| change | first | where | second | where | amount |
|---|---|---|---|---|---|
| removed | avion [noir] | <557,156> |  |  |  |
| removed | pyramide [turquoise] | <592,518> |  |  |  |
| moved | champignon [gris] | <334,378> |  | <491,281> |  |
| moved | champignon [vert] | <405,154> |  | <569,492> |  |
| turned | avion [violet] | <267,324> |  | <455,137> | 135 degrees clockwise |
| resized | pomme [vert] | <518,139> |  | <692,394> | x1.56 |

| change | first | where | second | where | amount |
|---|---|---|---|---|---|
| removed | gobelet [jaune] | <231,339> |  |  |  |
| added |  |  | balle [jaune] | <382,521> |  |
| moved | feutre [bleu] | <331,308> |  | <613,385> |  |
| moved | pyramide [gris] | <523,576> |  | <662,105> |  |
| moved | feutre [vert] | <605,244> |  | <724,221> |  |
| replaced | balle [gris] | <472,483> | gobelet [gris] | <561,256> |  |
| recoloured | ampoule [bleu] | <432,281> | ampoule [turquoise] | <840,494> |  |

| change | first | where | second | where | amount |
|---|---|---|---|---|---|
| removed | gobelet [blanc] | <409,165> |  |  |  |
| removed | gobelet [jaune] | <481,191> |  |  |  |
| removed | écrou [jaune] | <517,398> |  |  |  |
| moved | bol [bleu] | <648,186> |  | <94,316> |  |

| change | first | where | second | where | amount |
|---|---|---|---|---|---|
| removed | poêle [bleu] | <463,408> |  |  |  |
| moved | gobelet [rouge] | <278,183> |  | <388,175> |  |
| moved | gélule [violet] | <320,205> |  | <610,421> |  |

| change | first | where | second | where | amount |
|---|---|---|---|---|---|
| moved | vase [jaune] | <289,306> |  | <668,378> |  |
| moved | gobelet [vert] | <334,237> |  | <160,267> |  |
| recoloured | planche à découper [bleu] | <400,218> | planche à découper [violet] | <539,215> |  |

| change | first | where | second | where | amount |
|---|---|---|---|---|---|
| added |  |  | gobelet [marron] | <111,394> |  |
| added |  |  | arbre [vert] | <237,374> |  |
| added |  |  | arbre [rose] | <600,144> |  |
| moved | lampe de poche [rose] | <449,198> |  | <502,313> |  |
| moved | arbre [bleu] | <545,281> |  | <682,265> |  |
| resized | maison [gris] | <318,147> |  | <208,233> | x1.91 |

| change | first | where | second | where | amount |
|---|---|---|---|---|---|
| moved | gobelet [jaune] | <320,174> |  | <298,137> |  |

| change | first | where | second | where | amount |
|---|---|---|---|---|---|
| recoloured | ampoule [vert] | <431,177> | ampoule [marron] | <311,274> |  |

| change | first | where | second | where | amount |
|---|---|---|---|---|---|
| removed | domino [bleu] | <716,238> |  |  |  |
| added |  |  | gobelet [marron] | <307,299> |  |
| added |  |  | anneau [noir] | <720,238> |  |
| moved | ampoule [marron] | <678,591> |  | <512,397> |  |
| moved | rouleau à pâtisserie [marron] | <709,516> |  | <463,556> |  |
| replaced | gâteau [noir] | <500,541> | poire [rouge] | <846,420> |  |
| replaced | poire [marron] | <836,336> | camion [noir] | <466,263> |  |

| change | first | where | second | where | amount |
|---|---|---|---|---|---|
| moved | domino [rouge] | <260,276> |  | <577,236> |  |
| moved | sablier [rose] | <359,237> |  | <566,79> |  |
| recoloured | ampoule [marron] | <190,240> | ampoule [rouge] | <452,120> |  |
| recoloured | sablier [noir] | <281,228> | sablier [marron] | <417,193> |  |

________________________

* **Task goal**:
Pick out each line in the material containing "avion".

* **Task result**:
| removed | avion [noir] | <557,156> |  |  |  |
| turned | avion [violet] | <267,324> |  | <455,137> | 135 degrees clockwise |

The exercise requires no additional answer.